What this task involves: Set down every entry word for word. Omit the pictures.

-- Records follows --

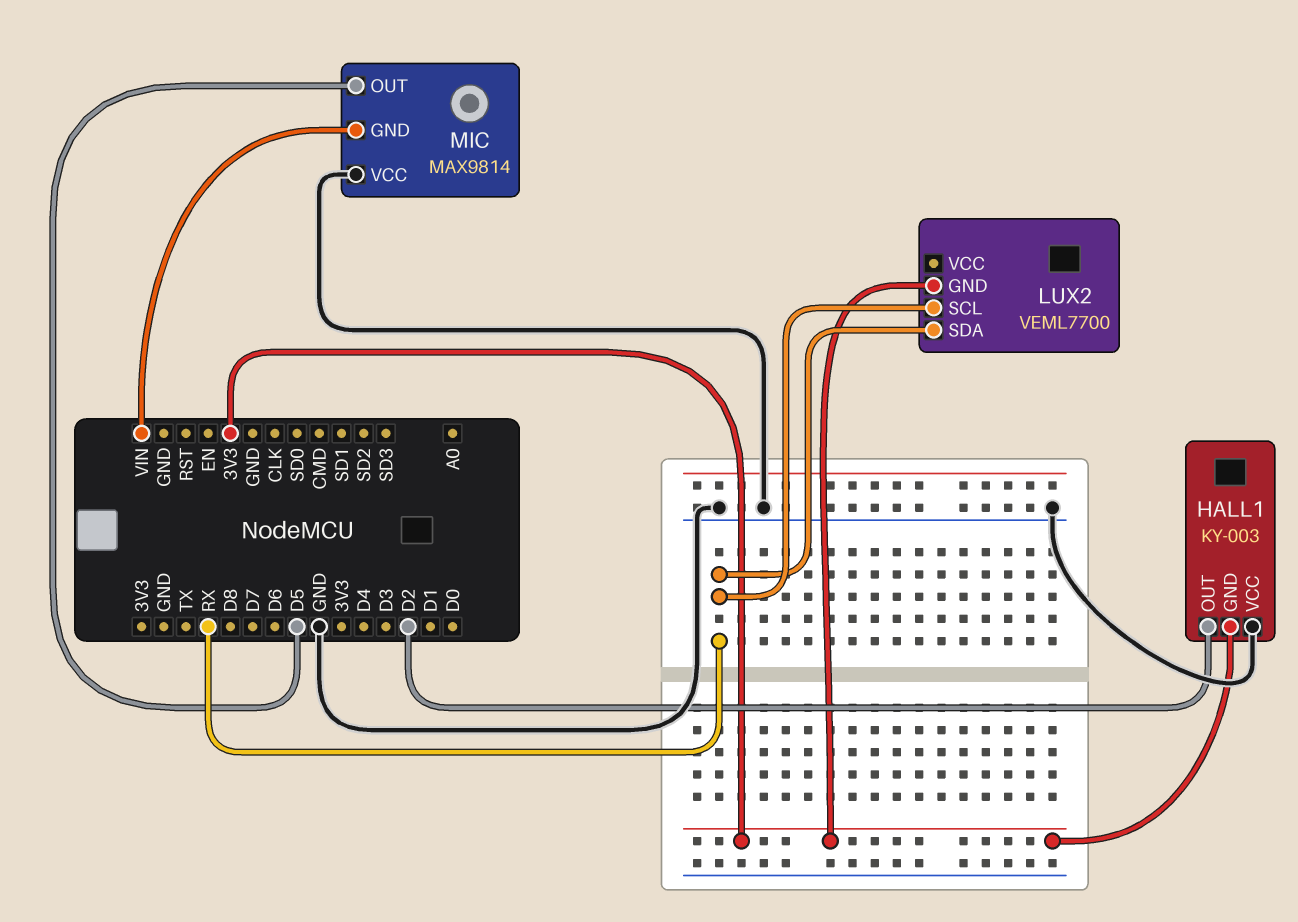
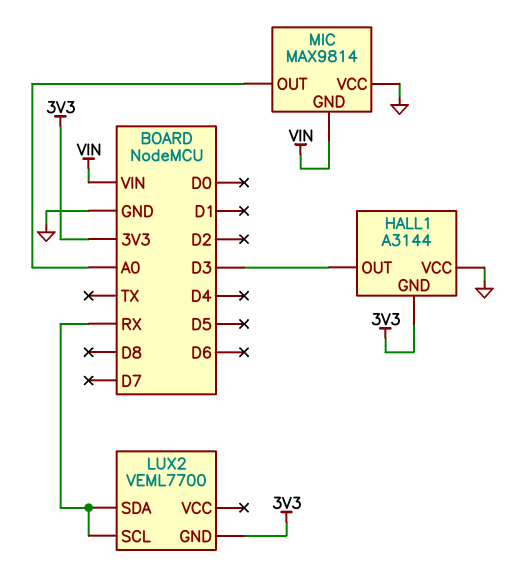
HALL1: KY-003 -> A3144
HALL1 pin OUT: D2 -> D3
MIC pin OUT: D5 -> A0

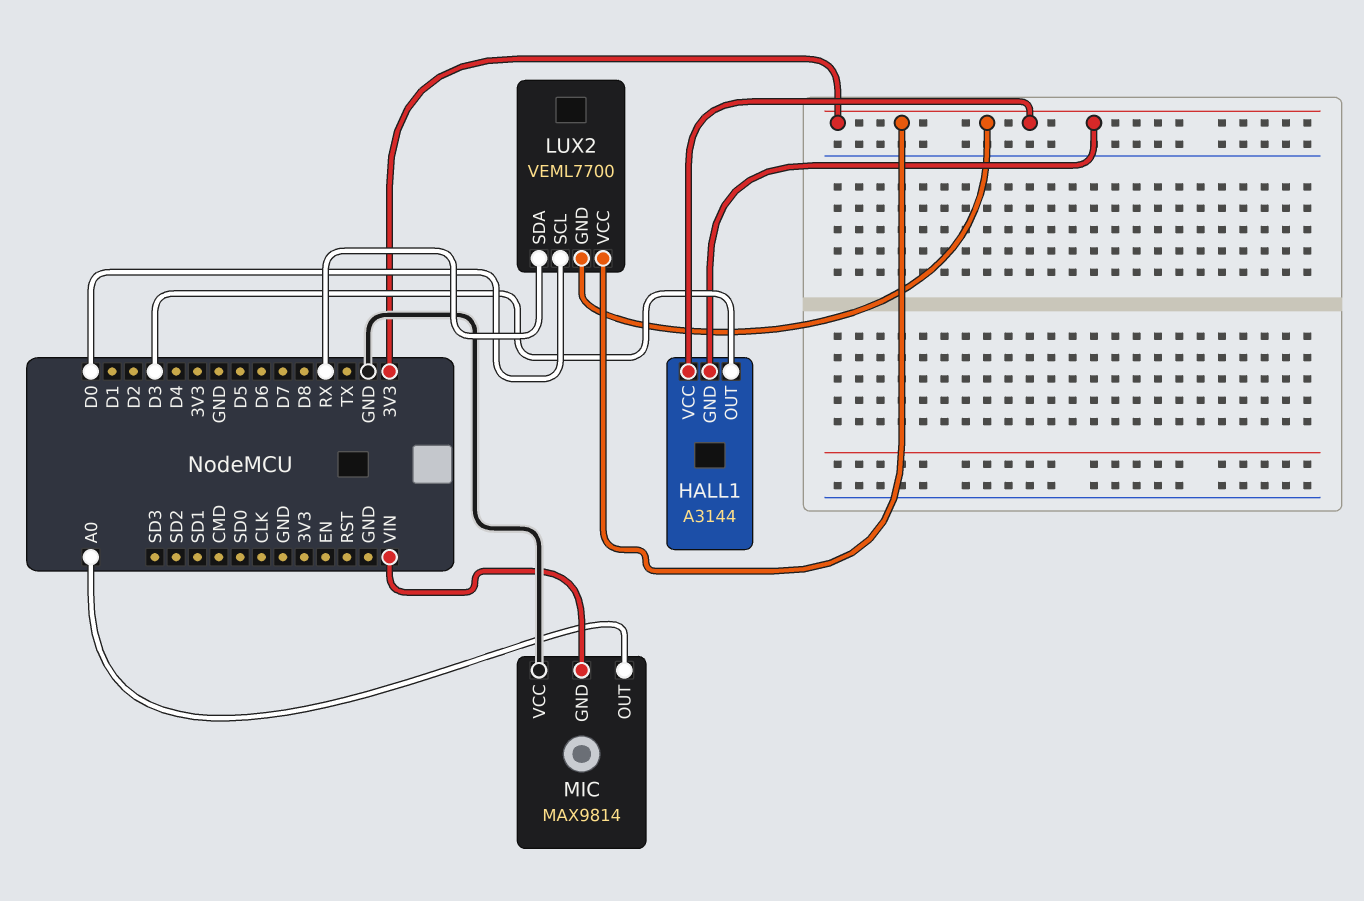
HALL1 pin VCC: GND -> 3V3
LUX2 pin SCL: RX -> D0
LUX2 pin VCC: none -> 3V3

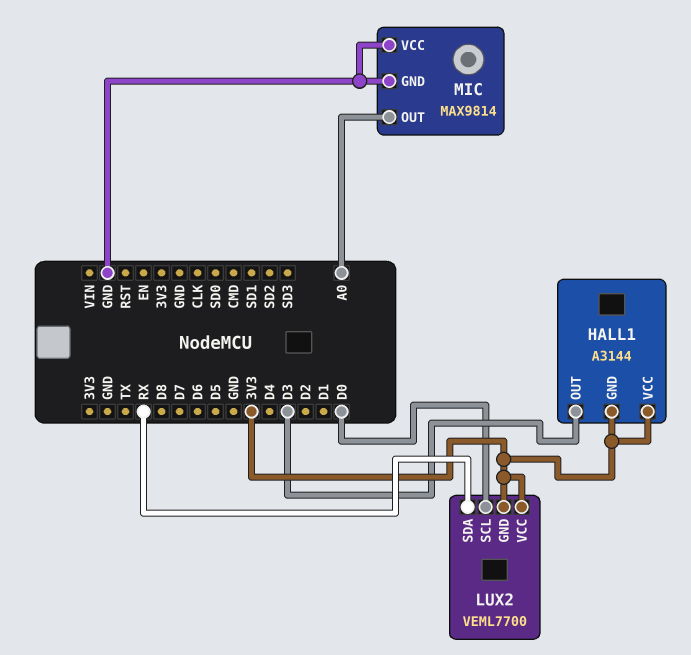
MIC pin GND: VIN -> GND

-- Records concluded --

Task solution:
HALL1: KY-003 -> A3144
HALL1 pin OUT: D2 -> D3
MIC pin OUT: D5 -> A0

HALL1 pin VCC: GND -> 3V3
LUX2 pin SCL: RX -> D0
LUX2 pin VCC: none -> 3V3

MIC pin GND: VIN -> GND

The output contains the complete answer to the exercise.